Materials provided:
########################################

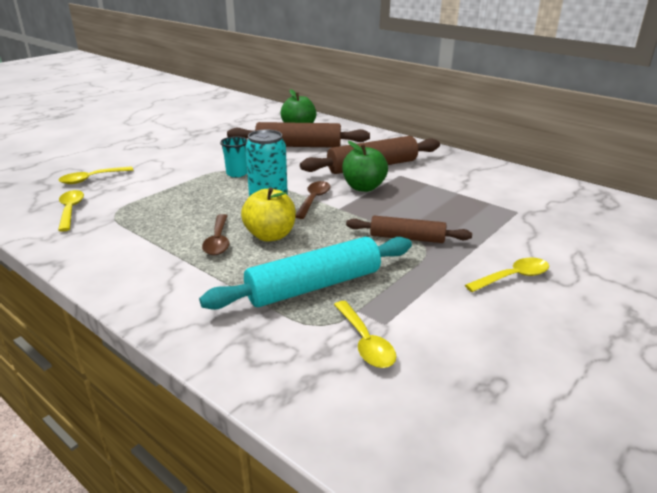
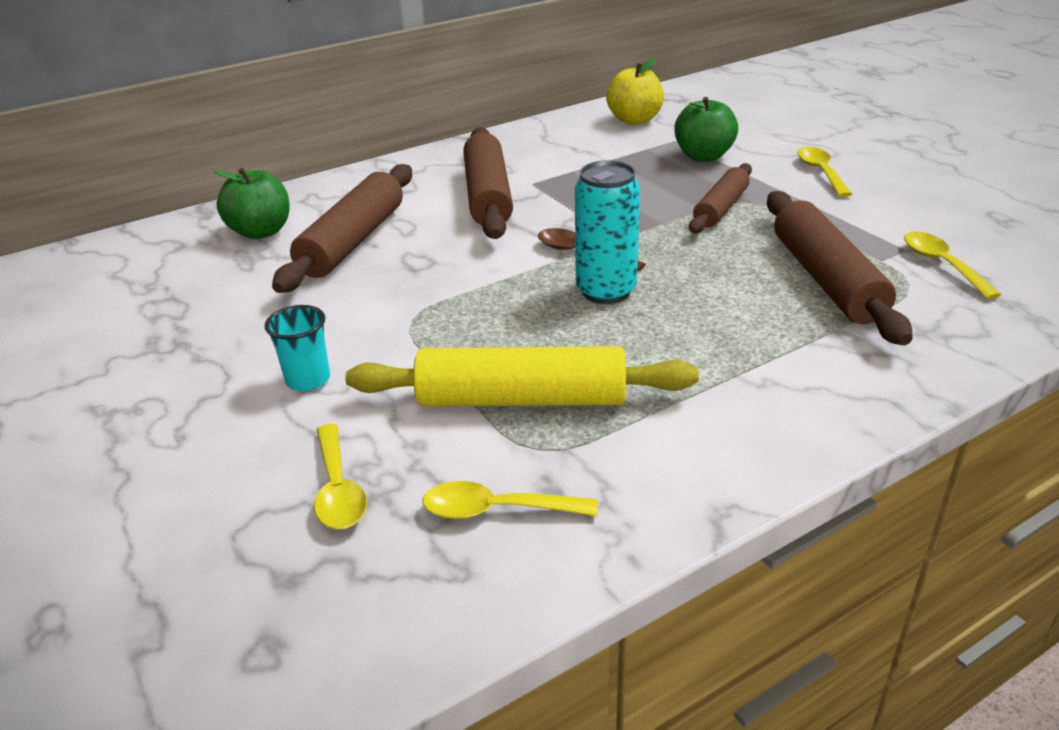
camera: 70 degrees left, 5 degrees up
(155, 204) = (522, 399): none -> yellow rolling pin
(218, 241) = (688, 340): brown spoon -> none
(237, 173) = (436, 308): turquoise cup -> turquoise cup (308, 380)
(270, 235) = (684, 297): yellow apple -> yellow apple (634, 120)
(314, 286) = (826, 280): turquoise rolling pin -> brown rolling pin
(363, 187) = (559, 212): green apple -> green apple (703, 156)
(365, 342) = (941, 264): yellow spoon -> yellow spoon turned 105 degrees counterclockwise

########################################

Problem requirements: The reply must hold exactly the lines from the one containing "(270, 235) = (684, 297): yellow" to the last line of the entries, and nothing more.

Written response:
(270, 235) = (684, 297): yellow apple -> yellow apple (634, 120)
(314, 286) = (826, 280): turquoise rolling pin -> brown rolling pin
(363, 187) = (559, 212): green apple -> green apple (703, 156)
(365, 342) = (941, 264): yellow spoon -> yellow spoon turned 105 degrees counterclockwise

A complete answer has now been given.